EXERCISE DATA:
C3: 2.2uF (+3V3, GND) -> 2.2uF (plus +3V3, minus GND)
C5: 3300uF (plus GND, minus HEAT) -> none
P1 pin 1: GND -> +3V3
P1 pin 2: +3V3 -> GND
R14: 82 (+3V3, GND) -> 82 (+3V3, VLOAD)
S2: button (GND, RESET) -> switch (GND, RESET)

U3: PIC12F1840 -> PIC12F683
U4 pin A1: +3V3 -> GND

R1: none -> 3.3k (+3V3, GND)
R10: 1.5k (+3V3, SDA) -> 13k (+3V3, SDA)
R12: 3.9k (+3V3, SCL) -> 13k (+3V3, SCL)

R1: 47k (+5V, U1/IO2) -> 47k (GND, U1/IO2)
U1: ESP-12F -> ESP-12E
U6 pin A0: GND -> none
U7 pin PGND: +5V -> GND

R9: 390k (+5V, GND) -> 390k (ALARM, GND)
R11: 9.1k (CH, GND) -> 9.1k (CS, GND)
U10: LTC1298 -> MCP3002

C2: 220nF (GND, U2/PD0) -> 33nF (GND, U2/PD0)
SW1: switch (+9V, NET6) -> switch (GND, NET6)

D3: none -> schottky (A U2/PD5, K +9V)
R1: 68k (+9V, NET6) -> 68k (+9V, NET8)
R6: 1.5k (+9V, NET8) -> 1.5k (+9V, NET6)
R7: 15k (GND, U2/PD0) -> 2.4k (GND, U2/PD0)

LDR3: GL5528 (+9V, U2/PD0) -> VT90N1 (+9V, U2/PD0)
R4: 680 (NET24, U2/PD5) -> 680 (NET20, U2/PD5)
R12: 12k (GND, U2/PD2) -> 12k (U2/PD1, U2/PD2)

TO DO:
Only the lines from the one containing "D3: none -> schottky (A U2/PD5, K +9V)" through the end of the material belong in the answer, each restated word for word.

TASK ANSWER:
D3: none -> schottky (A U2/PD5, K +9V)
R1: 68k (+9V, NET6) -> 68k (+9V, NET8)
R6: 1.5k (+9V, NET8) -> 1.5k (+9V, NET6)
R7: 15k (GND, U2/PD0) -> 2.4k (GND, U2/PD0)

LDR3: GL5528 (+9V, U2/PD0) -> VT90N1 (+9V, U2/PD0)
R4: 680 (NET24, U2/PD5) -> 680 (NET20, U2/PD5)
R12: 12k (GND, U2/PD2) -> 12k (U2/PD1, U2/PD2)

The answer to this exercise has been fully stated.